_AIM_
Rewrite the data below as a Markdown table with the columns "Row" and "Entry", giving each nonblank line its own numbered row.

_PROVIDED MATERIAL_
** BEGIN **

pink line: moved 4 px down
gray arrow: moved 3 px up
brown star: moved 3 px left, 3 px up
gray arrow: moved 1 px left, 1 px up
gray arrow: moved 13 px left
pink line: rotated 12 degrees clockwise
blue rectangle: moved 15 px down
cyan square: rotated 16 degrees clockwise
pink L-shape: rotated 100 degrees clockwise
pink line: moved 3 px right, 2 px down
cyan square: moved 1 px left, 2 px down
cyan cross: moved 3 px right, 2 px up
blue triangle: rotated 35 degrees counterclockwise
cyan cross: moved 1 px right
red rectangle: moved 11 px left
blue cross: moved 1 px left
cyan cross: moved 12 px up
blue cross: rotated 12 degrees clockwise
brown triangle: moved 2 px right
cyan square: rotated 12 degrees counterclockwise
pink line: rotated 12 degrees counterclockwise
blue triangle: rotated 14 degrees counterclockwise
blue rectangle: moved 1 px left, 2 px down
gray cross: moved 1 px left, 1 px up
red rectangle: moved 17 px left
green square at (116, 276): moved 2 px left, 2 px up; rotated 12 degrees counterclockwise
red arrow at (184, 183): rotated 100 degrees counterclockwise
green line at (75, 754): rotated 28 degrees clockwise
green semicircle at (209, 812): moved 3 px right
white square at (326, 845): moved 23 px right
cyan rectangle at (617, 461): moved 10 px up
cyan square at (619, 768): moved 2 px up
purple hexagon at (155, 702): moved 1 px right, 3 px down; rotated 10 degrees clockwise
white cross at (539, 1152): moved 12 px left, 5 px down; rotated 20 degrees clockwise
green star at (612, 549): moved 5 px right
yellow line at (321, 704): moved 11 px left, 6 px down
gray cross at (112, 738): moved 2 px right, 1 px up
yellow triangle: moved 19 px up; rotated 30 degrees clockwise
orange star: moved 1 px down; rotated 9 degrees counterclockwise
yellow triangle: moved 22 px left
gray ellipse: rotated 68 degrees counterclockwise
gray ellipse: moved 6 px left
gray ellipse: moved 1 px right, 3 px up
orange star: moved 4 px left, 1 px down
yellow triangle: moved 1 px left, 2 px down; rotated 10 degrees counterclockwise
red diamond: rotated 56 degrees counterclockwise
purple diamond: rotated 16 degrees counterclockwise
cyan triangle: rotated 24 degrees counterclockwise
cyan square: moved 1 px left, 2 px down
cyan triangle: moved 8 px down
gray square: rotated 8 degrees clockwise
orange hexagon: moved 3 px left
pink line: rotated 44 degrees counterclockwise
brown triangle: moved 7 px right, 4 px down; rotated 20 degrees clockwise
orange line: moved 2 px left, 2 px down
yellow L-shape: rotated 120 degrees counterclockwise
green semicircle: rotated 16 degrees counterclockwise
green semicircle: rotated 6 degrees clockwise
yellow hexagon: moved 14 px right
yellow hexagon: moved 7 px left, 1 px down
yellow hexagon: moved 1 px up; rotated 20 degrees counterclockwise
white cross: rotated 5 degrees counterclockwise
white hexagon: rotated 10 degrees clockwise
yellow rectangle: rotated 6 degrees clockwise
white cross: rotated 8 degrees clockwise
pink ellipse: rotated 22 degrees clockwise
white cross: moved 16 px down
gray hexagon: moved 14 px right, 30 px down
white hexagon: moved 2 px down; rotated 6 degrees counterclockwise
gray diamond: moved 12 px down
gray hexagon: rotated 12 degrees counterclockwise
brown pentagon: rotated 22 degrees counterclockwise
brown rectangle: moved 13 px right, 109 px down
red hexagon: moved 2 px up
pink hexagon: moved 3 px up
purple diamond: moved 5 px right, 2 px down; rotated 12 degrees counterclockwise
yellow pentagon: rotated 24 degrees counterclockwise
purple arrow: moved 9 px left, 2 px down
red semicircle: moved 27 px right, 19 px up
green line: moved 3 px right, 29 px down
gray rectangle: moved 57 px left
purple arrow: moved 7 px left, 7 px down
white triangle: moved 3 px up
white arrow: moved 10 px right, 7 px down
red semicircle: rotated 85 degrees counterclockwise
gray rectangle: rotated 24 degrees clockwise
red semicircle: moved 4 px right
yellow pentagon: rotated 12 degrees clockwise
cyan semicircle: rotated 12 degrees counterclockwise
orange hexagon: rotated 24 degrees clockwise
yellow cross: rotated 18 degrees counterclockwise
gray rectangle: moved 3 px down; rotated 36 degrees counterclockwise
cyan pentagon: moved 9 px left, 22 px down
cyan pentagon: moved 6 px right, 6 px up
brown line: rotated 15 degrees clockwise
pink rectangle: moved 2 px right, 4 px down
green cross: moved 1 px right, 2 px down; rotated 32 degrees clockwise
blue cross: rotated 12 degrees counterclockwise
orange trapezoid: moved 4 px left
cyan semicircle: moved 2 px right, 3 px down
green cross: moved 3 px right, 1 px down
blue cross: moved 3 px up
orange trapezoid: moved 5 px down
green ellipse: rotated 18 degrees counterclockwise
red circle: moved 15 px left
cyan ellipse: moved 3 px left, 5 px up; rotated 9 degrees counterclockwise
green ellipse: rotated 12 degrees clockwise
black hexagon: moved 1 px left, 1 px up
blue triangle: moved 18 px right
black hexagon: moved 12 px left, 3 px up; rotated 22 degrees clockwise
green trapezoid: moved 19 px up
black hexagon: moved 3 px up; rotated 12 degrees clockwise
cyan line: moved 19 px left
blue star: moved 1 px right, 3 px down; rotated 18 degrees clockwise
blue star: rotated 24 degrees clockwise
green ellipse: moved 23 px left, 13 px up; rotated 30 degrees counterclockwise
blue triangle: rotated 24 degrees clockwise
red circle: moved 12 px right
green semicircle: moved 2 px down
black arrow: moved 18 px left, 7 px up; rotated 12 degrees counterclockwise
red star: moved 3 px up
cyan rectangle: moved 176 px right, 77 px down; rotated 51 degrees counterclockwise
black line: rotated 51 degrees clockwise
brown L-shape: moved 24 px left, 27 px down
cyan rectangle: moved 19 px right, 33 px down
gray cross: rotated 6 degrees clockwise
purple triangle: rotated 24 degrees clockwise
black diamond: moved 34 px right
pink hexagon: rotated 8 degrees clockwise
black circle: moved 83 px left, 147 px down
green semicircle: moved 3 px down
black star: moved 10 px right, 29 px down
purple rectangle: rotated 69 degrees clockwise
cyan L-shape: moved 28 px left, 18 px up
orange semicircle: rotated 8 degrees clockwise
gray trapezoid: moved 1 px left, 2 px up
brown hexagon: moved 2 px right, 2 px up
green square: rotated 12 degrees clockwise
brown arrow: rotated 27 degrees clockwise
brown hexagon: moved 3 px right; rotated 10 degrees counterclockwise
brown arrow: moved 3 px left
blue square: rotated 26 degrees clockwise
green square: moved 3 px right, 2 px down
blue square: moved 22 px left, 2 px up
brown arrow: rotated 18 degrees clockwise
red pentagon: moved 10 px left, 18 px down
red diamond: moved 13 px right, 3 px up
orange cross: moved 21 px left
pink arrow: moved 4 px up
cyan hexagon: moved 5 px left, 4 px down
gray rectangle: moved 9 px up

** END **

_CORRECT RESULT_
| Row | Entry |
|---|---|
| 1 | pink line: moved 4 px down |
| 2 | gray arrow: moved 3 px up |
| 3 | brown star: moved 3 px left, 3 px up |
| 4 | gray arrow: moved 1 px left, 1 px up |
| 5 | gray arrow: moved 13 px left |
| 6 | pink line: rotated 12 degrees clockwise |
| 7 | blue rectangle: moved 15 px down |
| 8 | cyan square: rotated 16 degrees clockwise |
| 9 | pink L-shape: rotated 100 degrees clockwise |
| 10 | pink line: moved 3 px right, 2 px down |
| 11 | cyan square: moved 1 px left, 2 px down |
| 12 | cyan cross: moved 3 px right, 2 px up |
| 13 | blue triangle: rotated 35 degrees counterclockwise |
| 14 | cyan cross: moved 1 px right |
| 15 | red rectangle: moved 11 px left |
| 16 | blue cross: moved 1 px left |
| 17 | cyan cross: moved 12 px up |
| 18 | blue cross: rotated 12 degrees clockwise |
| 19 | brown triangle: moved 2 px right |
| 20 | cyan square: rotated 12 degrees counterclockwise |
| 21 | pink line: rotated 12 degrees counterclockwise |
| 22 | blue triangle: rotated 14 degrees counterclockwise |
| 23 | blue rectangle: moved 1 px left, 2 px down |
| 24 | gray cross: moved 1 px left, 1 px up |
| 25 | red rectangle: moved 17 px left |
| 26 | green square at (116, 276): moved 2 px left, 2 px up; rotated 12 degrees counterclockwise |
| 27 | red arrow at (184, 183): rotated 100 degrees counterclockwise |
| 28 | green line at (75, 754): rotated 28 degrees clockwise |
| 29 | green semicircle at (209, 812): moved 3 px right |
| 30 | white square at (326, 845): moved 23 px right |
| 31 | cyan rectangle at (617, 461): moved 10 px up |
| 32 | cyan square at (619, 768): moved 2 px up |
| 33 | purple hexagon at (155, 702): moved 1 px right, 3 px down; rotated 10 degrees clockwise |
| 34 | white cross at (539, 1152): moved 12 px left, 5 px down; rotated 20 degrees clockwise |
| 35 | green star at (612, 549): moved 5 px right |
| 36 | yellow line at (321, 704): moved 11 px left, 6 px down |
| 37 | gray cross at (112, 738): moved 2 px right, 1 px up |
| 38 | yellow triangle: moved 19 px up; rotated 30 degrees clockwise |
| 39 | orange star: moved 1 px down; rotated 9 degrees counterclockwise |
| 40 | yellow triangle: moved 22 px left |
| 41 | gray ellipse: rotated 68 degrees counterclockwise |
| 42 | gray ellipse: moved 6 px left |
| 43 | gray ellipse: moved 1 px right, 3 px up |
| 44 | orange star: moved 4 px left, 1 px down |
| 45 | yellow triangle: moved 1 px left, 2 px down; rotated 10 degrees counterclockwise |
| 46 | red diamond: rotated 56 degrees counterclockwise |
| 47 | purple diamond: rotated 16 degrees counterclockwise |
| 48 | cyan triangle: rotated 24 degrees counterclockwise |
| 49 | cyan square: moved 1 px left, 2 px down |
| 50 | cyan triangle: moved 8 px down |
| 51 | gray square: rotated 8 degrees clockwise |
| 52 | orange hexagon: moved 3 px left |
| 53 | pink line: rotated 44 degrees counterclockwise |
| 54 | brown triangle: moved 7 px right, 4 px down; rotated 20 degrees clockwise |
| 55 | orange line: moved 2 px left, 2 px down |
| 56 | yellow L-shape: rotated 120 degrees counterclockwise |
| 57 | green semicircle: rotated 16 degrees counterclockwise |
| 58 | green semicircle: rotated 6 degrees clockwise |
| 59 | yellow hexagon: moved 14 px right |
| 60 | yellow hexagon: moved 7 px left, 1 px down |
| 61 | yellow hexagon: moved 1 px up; rotated 20 degrees counterclockwise |
| 62 | white cross: rotated 5 degrees counterclockwise |
| 63 | white hexagon: rotated 10 degrees clockwise |
| 64 | yellow rectangle: rotated 6 degrees clockwise |
| 65 | white cross: rotated 8 degrees clockwise |
| 66 | pink ellipse: rotated 22 degrees clockwise |
| 67 | white cross: moved 16 px down |
| 68 | gray hexagon: moved 14 px right, 30 px down |
| 69 | white hexagon: moved 2 px down; rotated 6 degrees counterclockwise |
| 70 | gray diamond: moved 12 px down |
| 71 | gray hexagon: rotated 12 degrees counterclockwise |
| 72 | brown pentagon: rotated 22 degrees counterclockwise |
| 73 | brown rectangle: moved 13 px right, 109 px down |
| 74 | red hexagon: moved 2 px up |
| 75 | pink hexagon: moved 3 px up |
| 76 | purple diamond: moved 5 px right, 2 px down; rotated 12 degrees counterclockwise |
| 77 | yellow pentagon: rotated 24 degrees counterclockwise |
| 78 | purple arrow: moved 9 px left, 2 px down |
| 79 | red semicircle: moved 27 px right, 19 px up |
| 80 | green line: moved 3 px right, 29 px down |
| 81 | gray rectangle: moved 57 px left |
| 82 | purple arrow: moved 7 px left, 7 px down |
| 83 | white triangle: moved 3 px up |
| 84 | white arrow: moved 10 px right, 7 px down |
| 85 | red semicircle: rotated 85 degrees counterclockwise |
| 86 | gray rectangle: rotated 24 degrees clockwise |
| 87 | red semicircle: moved 4 px right |
| 88 | yellow pentagon: rotated 12 degrees clockwise |
| 89 | cyan semicircle: rotated 12 degrees counterclockwise |
| 90 | orange hexagon: rotated 24 degrees clockwise |
| 91 | yellow cross: rotated 18 degrees counterclockwise |
| 92 | gray rectangle: moved 3 px down; rotated 36 degrees counterclockwise |
| 93 | cyan pentagon: moved 9 px left, 22 px down |
| 94 | cyan pentagon: moved 6 px right, 6 px up |
| 95 | brown line: rotated 15 degrees clockwise |
| 96 | pink rectangle: moved 2 px right, 4 px down |
| 97 | green cross: moved 1 px right, 2 px down; rotated 32 degrees clockwise |
| 98 | blue cross: rotated 12 degrees counterclockwise |
| 99 | orange trapezoid: moved 4 px left |
| 100 | cyan semicircle: moved 2 px right, 3 px down |
| 101 | green cross: moved 3 px right, 1 px down |
| 102 | blue cross: moved 3 px up |
| 103 | orange trapezoid: moved 5 px down |
| 104 | green ellipse: rotated 18 degrees counterclockwise |
| 105 | red circle: moved 15 px left |
| 106 | cyan ellipse: moved 3 px left, 5 px up; rotated 9 degrees counterclockwise |
| 107 | green ellipse: rotated 12 degrees clockwise |
| 108 | black hexagon: moved 1 px left, 1 px up |
| 109 | blue triangle: moved 18 px right |
| 110 | black hexagon: moved 12 px left, 3 px up; rotated 22 degrees clockwise |
| 111 | green trapezoid: moved 19 px up |
| 112 | black hexagon: moved 3 px up; rotated 12 degrees clockwise |
| 113 | cyan line: moved 19 px left |
| 114 | blue star: moved 1 px right, 3 px down; rotated 18 degrees clockwise |
| 115 | blue star: rotated 24 degrees clockwise |
| 116 | green ellipse: moved 23 px left, 13 px up; rotated 30 degrees counterclockwise |
| 117 | blue triangle: rotated 24 degrees clockwise |
| 118 | red circle: moved 12 px right |
| 119 | green semicircle: moved 2 px down |
| 120 | black arrow: moved 18 px left, 7 px up; rotated 12 degrees counterclockwise |
| 121 | red star: moved 3 px up |
| 122 | cyan rectangle: moved 176 px right, 77 px down; rotated 51 degrees counterclockwise |
| 123 | black line: rotated 51 degrees clockwise |
| 124 | brown L-shape: moved 24 px left, 27 px down |
| 125 | cyan rectangle: moved 19 px right, 33 px down |
| 126 | gray cross: rotated 6 degrees clockwise |
| 127 | purple triangle: rotated 24 degrees clockwise |
| 128 | black diamond: moved 34 px right |
| 129 | pink hexagon: rotated 8 degrees clockwise |
| 130 | black circle: moved 83 px left, 147 px down |
| 131 | green semicircle: moved 3 px down |
| 132 | black star: moved 10 px right, 29 px down |
| 133 | purple rectangle: rotated 69 degrees clockwise |
| 134 | cyan L-shape: moved 28 px left, 18 px up |
| 135 | orange semicircle: rotated 8 degrees clockwise |
| 136 | gray trapezoid: moved 1 px left, 2 px up |
| 137 | brown hexagon: moved 2 px right, 2 px up |
| 138 | green square: rotated 12 degrees clockwise |
| 139 | brown arrow: rotated 27 degrees clockwise |
| 140 | brown hexagon: moved 3 px right; rotated 10 degrees counterclockwise |
| 141 | brown arrow: moved 3 px left |
| 142 | blue square: rotated 26 degrees clockwise |
| 143 | green square: moved 3 px right, 2 px down |
| 144 | blue square: moved 22 px left, 2 px up |
| 145 | brown arrow: rotated 18 degrees clockwise |
| 146 | red pentagon: moved 10 px left, 18 px down |
| 147 | red diamond: moved 13 px right, 3 px up |
| 148 | orange cross: moved 21 px left |
| 149 | pink arrow: moved 4 px up |
| 150 | cyan hexagon: moved 5 px left, 4 px down |
| 151 | gray rectangle: moved 9 px up |